* _PROBLEM DESCRIPTION_:
Where the line holding "camera: 75 degrees right, 5 degrees up" appears, start copying, and continue exactly through the last line of the listing, skipping pictures.

* _MATERIAL FOR THIS EXERCISE_:
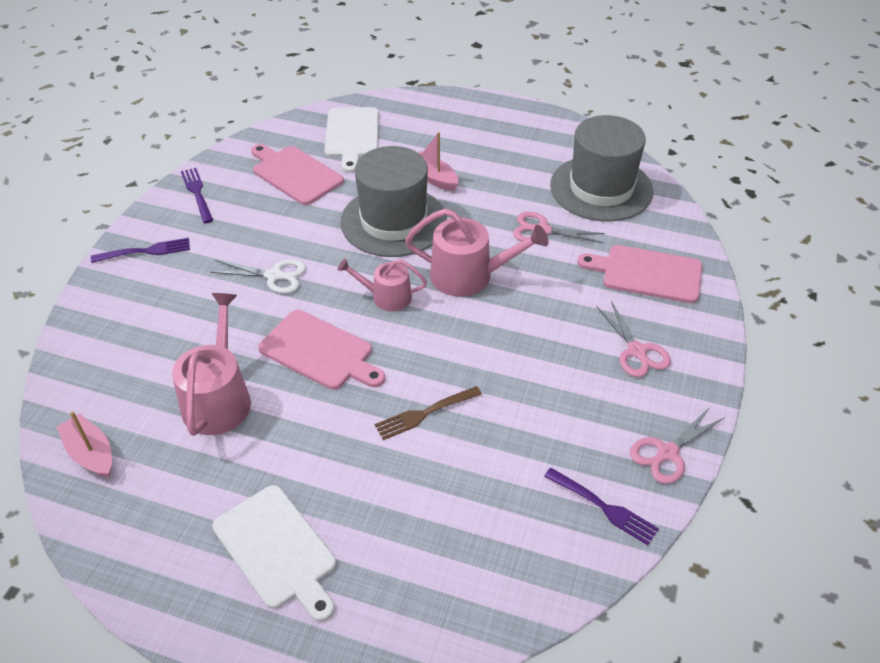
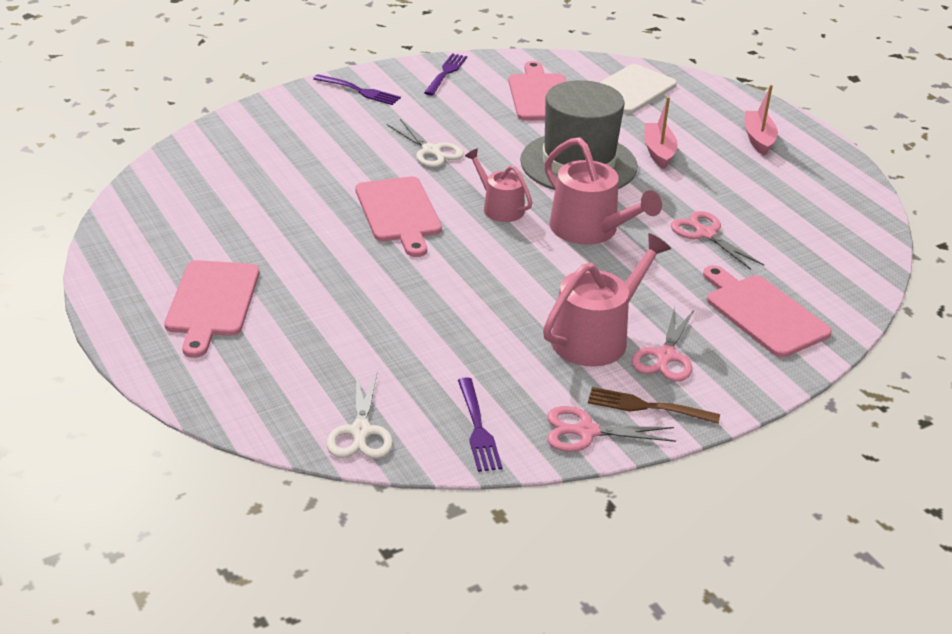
camera: 40 degrees right, 10 degrees down
(91, 453) = (171, 184): pink boat -> pink boat (758, 139)
(218, 398) = (290, 200): pink watering can -> pink watering can (596, 337)
(277, 550) = (211, 302): white cutting board -> pink cutting board
(425, 413) = (423, 291): brown fork -> brown fork (647, 407)
(536, 579) = (361, 432): none -> white scissors
(601, 188) = (814, 234): grey hat -> none

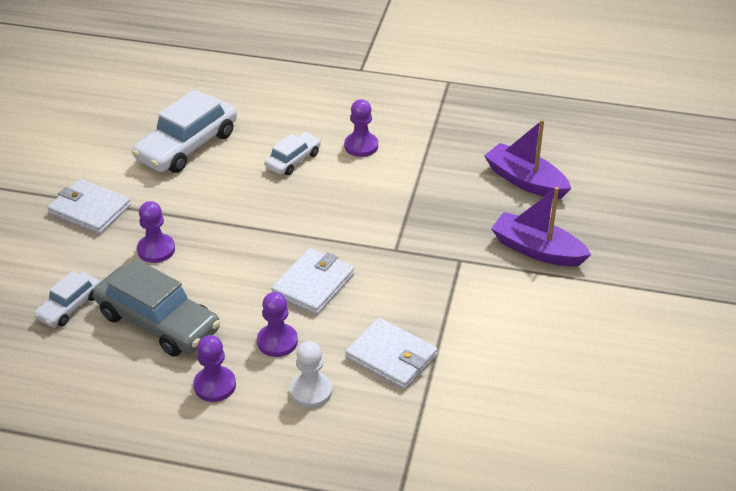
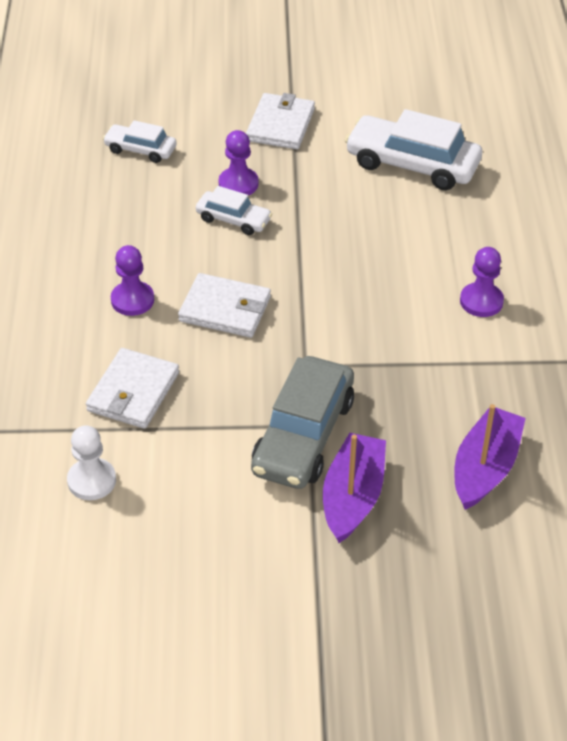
camera: 75 degrees right, 5 degrees up
(158, 322) = (136, 211): grey car -> grey car (303, 435)
(215, 385) = (62, 269): purple pawn -> none
(293, 160) = (427, 250): white car -> white car (233, 220)
(311, 391) = (69, 339): white pawn -> white pawn (91, 481)

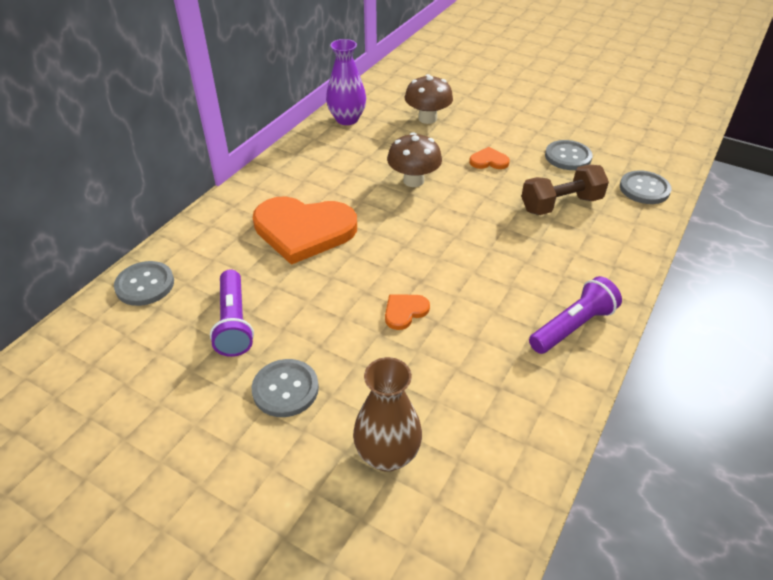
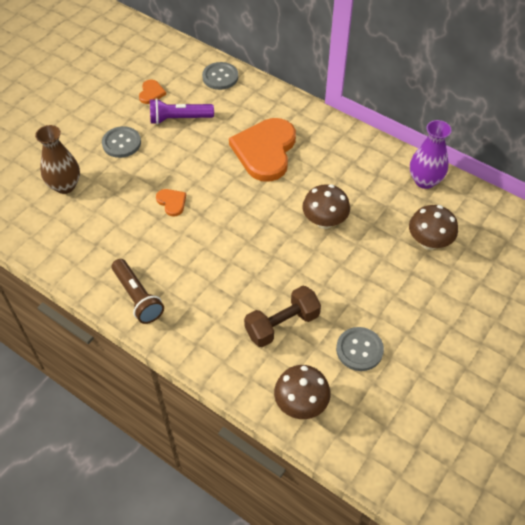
camera: 95 degrees right, 10 degrees up
(489, 161) = (353, 281): orange heart -> orange heart (151, 93)
(561, 204) = (282, 325): brown dumbbell -> brown dumbbell turned 75 degrees clockwise
(572, 326) = (137, 297): purple flashlight -> brown flashlight
(644, 189) = (301, 404): grey button -> brown mushroom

* _ANSWER_:
camera: 75 degrees right, 5 degrees up
(158, 322) = (136, 211): grey car -> grey car (303, 435)
(215, 385) = (62, 269): purple pawn -> none
(293, 160) = (427, 250): white car -> white car (233, 220)
(311, 391) = (69, 339): white pawn -> white pawn (91, 481)

camera: 95 degrees right, 10 degrees up
(489, 161) = (353, 281): orange heart -> orange heart (151, 93)
(561, 204) = (282, 325): brown dumbbell -> brown dumbbell turned 75 degrees clockwise
(572, 326) = (137, 297): purple flashlight -> brown flashlight
(644, 189) = (301, 404): grey button -> brown mushroom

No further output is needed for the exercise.